● Activity
Go over the listing below line by line, and return each one holding the string "SONAR".

● Material supplied
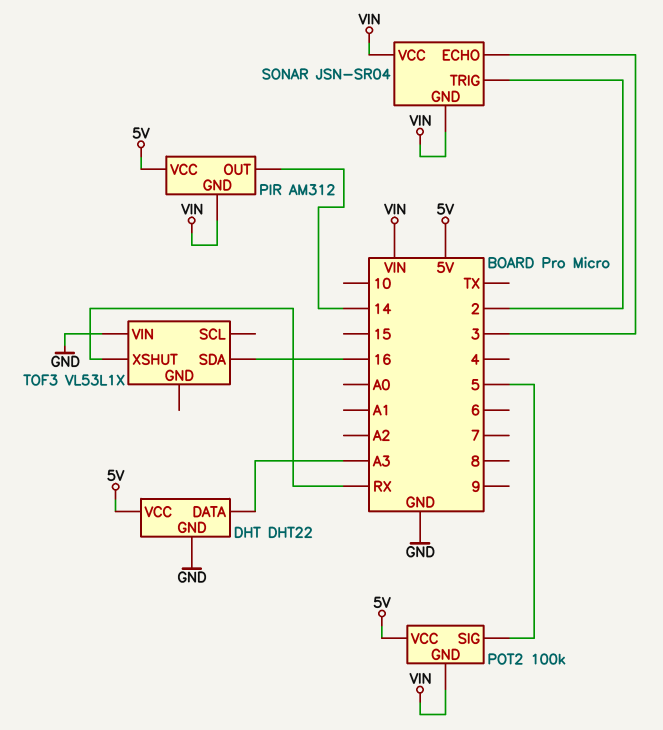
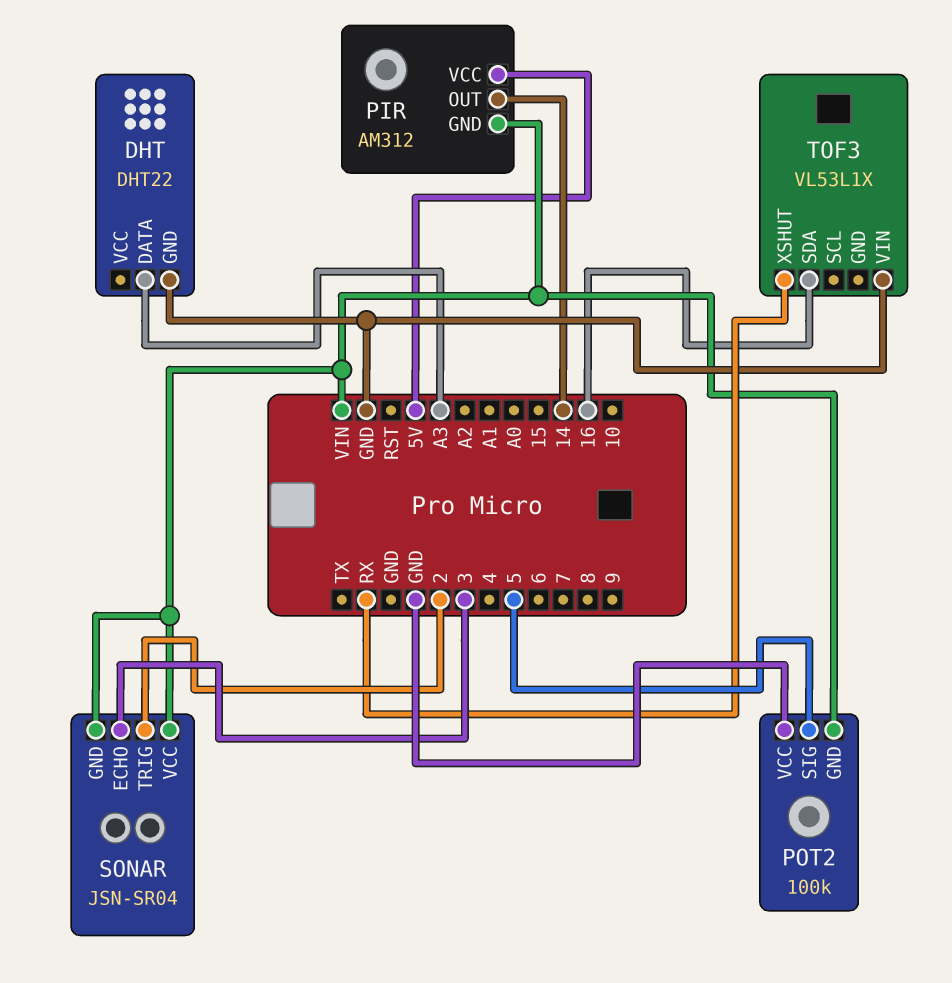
DHT pin VCC: 5V -> none
POT2 pin VCC: 5V -> GND

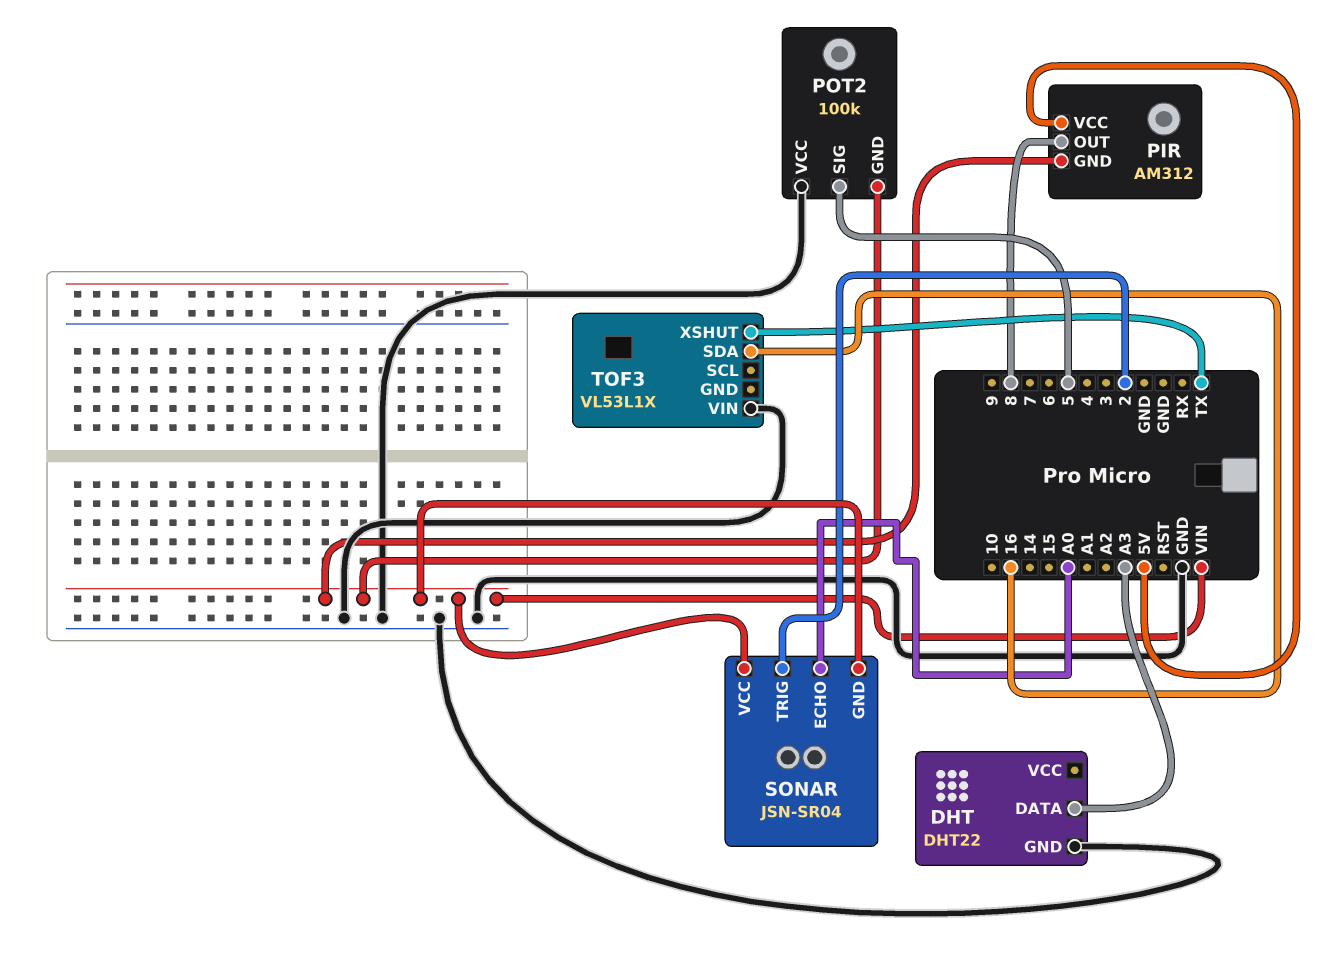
PIR pin OUT: 14 -> 8
SONAR pin ECHO: 3 -> A0
TOF3 pin XSHUT: RX -> TX

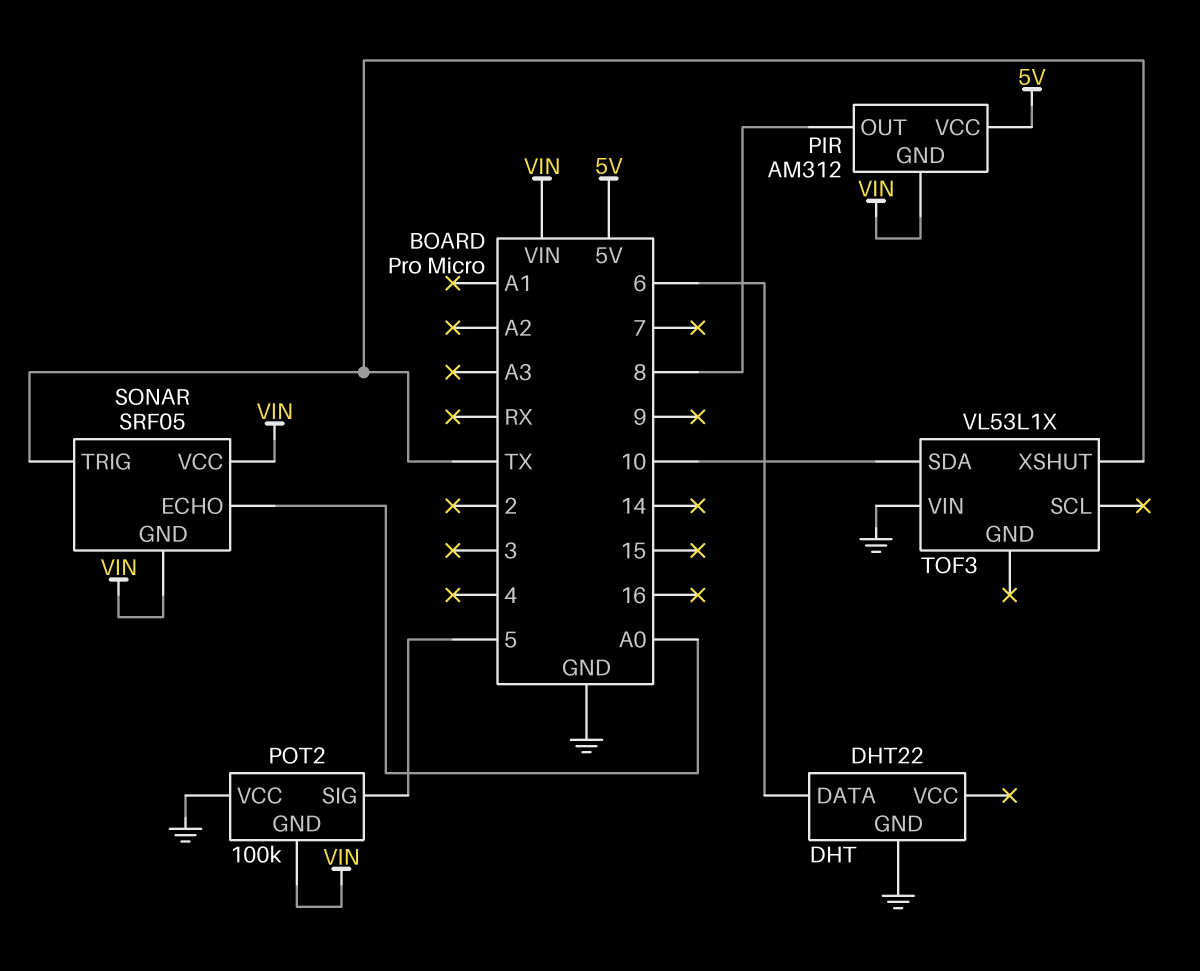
DHT pin DATA: A3 -> 6
SONAR: JSN-SR04 -> SRF05
SONAR pin TRIG: 2 -> TX
TOF3 pin SDA: 16 -> 10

● Solution to the problem
SONAR pin ECHO: 3 -> A0
SONAR: JSN-SR04 -> SRF05
SONAR pin TRIG: 2 -> TX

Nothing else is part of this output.